--- TASK REQUIREMENTS ---
Repeat exactly the lines that run from the start of the records below to the line with "The clock (brown)", including both of those lines but not the pictures.

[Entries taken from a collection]
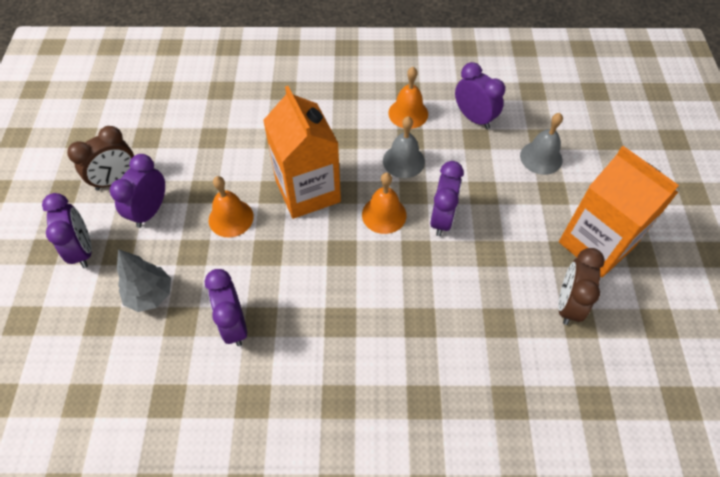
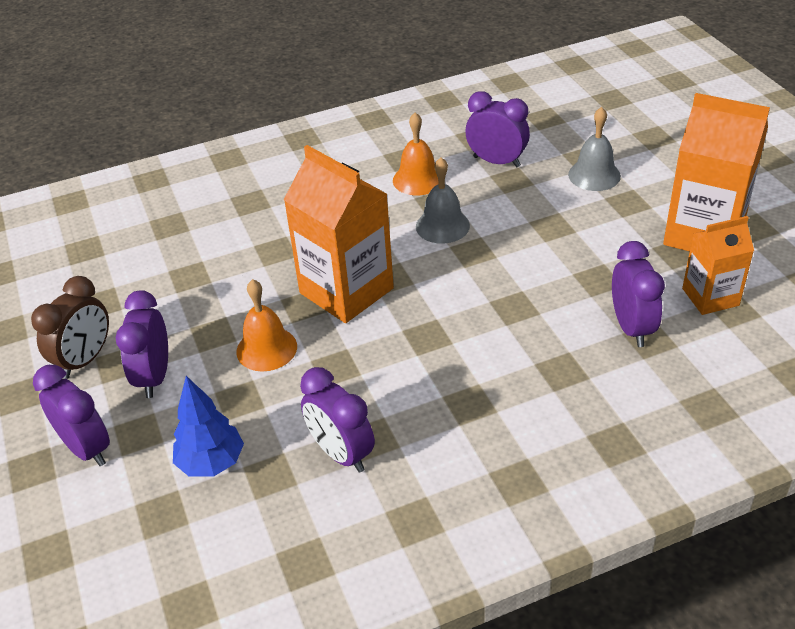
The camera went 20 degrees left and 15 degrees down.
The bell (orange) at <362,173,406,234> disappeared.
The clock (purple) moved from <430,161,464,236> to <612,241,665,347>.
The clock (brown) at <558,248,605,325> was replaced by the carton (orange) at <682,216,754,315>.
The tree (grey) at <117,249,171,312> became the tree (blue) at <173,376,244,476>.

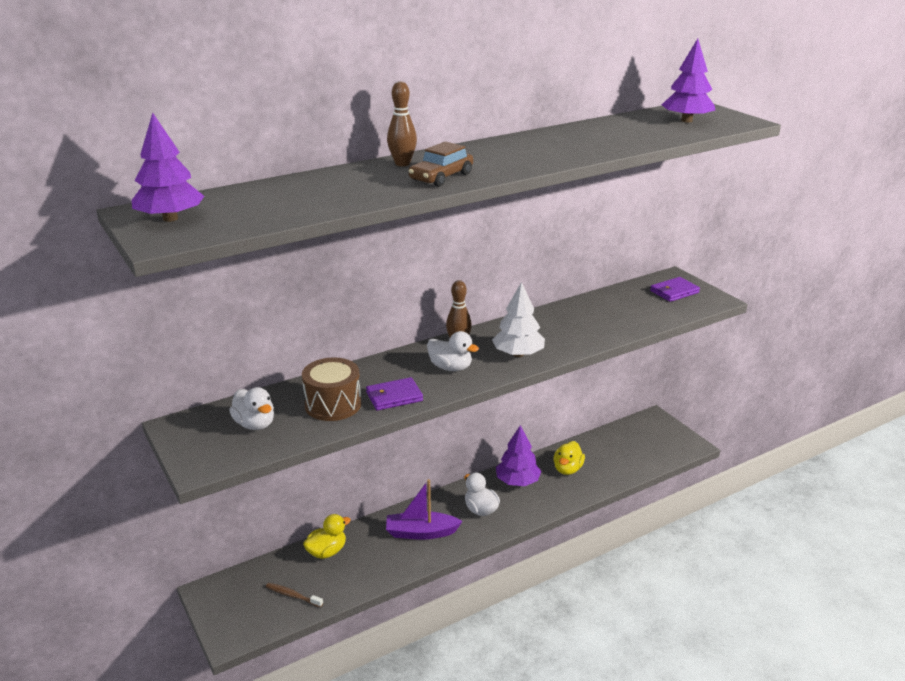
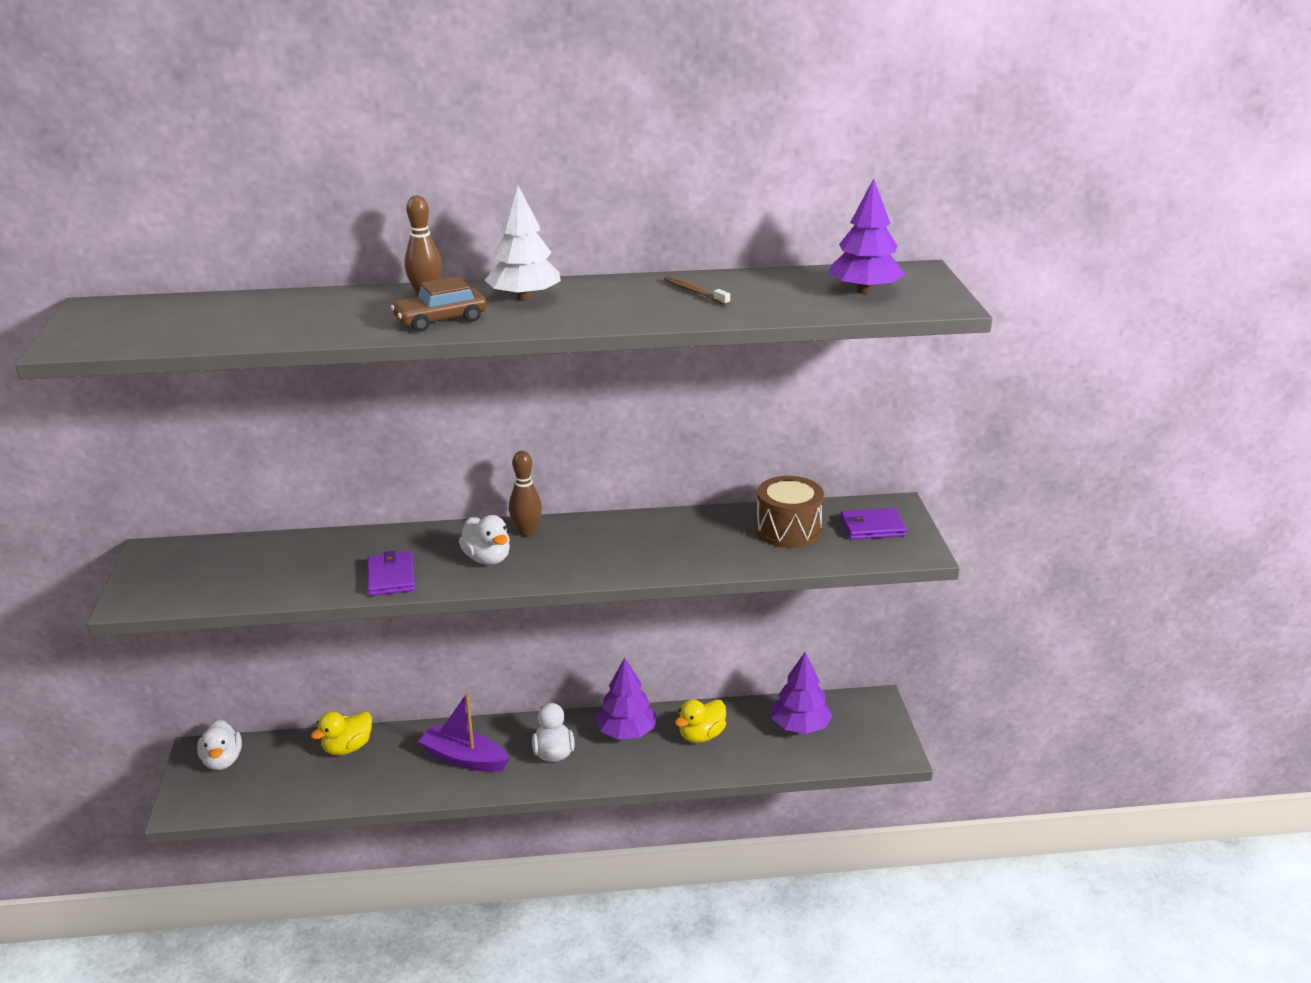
The camera went 25 degrees right and 0 degrees up.
The tree (purple) moved from <132,113,204,222> to <771,652,833,734>.
The duck (white) moved from <229,387,274,430> to <197,720,242,770>.
The toothbrush (brown) moved from <266,583,323,607> to <664,276,730,306>.
The drum (brown) moved from <302,358,361,421> to <756,476,824,548>.
The tree (white) moved from <492,282,545,357> to <485,185,561,301>.
The duck (yellow) at <303,514,351,559> turned 150 degrees clockwise.
The wallet (purple) at <366,377,423,410> turned 75 degrees clockwise.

--- SOLUTION ---
The camera went 20 degrees left and 15 degrees down.
The bell (orange) at <362,173,406,234> disappeared.
The clock (purple) moved from <430,161,464,236> to <612,241,665,347>.
The clock (brown) at <558,248,605,325> was replaced by the carton (orange) at <682,216,754,315>.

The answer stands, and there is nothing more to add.